Coordinate-based object records
>>>

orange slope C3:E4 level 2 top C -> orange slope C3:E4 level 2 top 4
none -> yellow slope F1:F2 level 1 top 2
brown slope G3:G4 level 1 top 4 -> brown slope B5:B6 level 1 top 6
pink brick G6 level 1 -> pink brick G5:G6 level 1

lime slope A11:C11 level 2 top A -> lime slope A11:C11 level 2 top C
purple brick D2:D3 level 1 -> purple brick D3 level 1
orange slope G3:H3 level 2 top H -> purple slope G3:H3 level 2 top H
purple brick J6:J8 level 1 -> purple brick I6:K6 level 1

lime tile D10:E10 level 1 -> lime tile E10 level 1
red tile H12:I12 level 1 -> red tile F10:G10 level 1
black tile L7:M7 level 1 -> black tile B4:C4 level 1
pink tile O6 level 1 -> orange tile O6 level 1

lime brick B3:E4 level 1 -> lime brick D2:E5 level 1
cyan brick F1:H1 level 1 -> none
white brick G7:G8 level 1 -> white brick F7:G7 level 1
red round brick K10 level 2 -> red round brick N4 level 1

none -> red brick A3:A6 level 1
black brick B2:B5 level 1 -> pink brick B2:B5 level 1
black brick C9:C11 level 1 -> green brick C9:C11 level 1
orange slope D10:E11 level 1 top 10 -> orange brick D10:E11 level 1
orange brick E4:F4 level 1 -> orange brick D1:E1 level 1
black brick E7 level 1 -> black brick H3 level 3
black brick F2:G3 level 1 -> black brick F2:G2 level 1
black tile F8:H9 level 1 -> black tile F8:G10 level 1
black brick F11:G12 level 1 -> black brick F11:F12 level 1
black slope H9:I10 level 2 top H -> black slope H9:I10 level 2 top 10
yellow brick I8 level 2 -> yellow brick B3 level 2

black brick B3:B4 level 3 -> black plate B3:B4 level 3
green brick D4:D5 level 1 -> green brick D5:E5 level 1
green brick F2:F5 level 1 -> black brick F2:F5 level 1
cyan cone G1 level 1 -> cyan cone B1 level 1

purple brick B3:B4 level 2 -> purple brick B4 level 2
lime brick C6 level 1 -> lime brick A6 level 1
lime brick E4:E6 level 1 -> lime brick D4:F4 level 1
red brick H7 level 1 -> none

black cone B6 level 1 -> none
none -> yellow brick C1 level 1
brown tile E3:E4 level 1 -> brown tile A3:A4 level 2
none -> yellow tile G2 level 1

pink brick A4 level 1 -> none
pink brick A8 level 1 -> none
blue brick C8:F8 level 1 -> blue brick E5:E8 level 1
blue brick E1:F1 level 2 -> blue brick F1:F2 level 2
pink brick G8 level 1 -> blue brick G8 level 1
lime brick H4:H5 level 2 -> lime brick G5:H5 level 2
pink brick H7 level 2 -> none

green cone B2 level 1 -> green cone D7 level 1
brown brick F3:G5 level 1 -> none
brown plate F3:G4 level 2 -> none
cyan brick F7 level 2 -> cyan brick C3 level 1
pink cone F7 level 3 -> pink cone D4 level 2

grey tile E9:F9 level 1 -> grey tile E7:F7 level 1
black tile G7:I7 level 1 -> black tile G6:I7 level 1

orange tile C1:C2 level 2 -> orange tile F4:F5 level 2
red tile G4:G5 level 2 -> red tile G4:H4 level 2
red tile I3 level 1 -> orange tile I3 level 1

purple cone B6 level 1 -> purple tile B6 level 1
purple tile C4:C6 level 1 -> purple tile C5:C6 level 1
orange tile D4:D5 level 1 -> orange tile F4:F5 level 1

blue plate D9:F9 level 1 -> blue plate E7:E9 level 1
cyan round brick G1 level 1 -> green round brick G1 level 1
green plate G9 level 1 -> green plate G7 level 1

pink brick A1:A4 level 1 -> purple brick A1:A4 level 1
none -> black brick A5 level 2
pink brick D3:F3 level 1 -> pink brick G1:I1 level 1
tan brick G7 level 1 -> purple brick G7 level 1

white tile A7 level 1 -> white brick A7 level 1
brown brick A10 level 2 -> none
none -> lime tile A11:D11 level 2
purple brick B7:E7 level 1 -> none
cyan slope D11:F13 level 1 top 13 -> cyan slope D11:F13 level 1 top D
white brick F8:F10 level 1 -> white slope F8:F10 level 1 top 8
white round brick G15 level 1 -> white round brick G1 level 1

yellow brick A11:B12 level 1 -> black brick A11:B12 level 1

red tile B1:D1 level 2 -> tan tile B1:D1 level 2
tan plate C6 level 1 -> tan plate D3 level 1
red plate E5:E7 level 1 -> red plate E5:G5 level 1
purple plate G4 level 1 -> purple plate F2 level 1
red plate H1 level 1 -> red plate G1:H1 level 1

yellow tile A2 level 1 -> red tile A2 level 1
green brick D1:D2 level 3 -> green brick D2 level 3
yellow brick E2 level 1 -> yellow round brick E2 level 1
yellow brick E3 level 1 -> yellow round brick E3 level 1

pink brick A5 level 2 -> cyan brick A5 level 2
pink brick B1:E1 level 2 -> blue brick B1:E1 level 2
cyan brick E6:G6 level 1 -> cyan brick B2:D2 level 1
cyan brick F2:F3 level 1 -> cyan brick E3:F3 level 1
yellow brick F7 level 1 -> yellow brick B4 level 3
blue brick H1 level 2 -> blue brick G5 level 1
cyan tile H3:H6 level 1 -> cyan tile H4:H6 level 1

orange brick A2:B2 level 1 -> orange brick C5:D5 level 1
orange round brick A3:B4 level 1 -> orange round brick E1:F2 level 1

<<<

— YOUR ASSIGNMENT —
Look above for the line with "red tile I3 level 1 -> orange tile I3 level 1" and the line with "red tile B1:D1", and reproduce exactly those two lines plus every line between, nothing more.

— EXERCISE ANSWER —
red tile I3 level 1 -> orange tile I3 level 1

purple cone B6 level 1 -> purple tile B6 level 1
purple tile C4:C6 level 1 -> purple tile C5:C6 level 1
orange tile D4:D5 level 1 -> orange tile F4:F5 level 1

blue plate D9:F9 level 1 -> blue plate E7:E9 level 1
cyan round brick G1 level 1 -> green round brick G1 level 1
green plate G9 level 1 -> green plate G7 level 1

pink brick A1:A4 level 1 -> purple brick A1:A4 level 1
none -> black brick A5 level 2
pink brick D3:F3 level 1 -> pink brick G1:I1 level 1
tan brick G7 level 1 -> purple brick G7 level 1

white tile A7 level 1 -> white brick A7 level 1
brown brick A10 level 2 -> none
none -> lime tile A11:D11 level 2
purple brick B7:E7 level 1 -> none
cyan slope D11:F13 level 1 top 13 -> cyan slope D11:F13 level 1 top D
white brick F8:F10 level 1 -> white slope F8:F10 level 1 top 8
white round brick G15 level 1 -> white round brick G1 level 1

yellow brick A11:B12 level 1 -> black brick A11:B12 level 1

red tile B1:D1 level 2 -> tan tile B1:D1 level 2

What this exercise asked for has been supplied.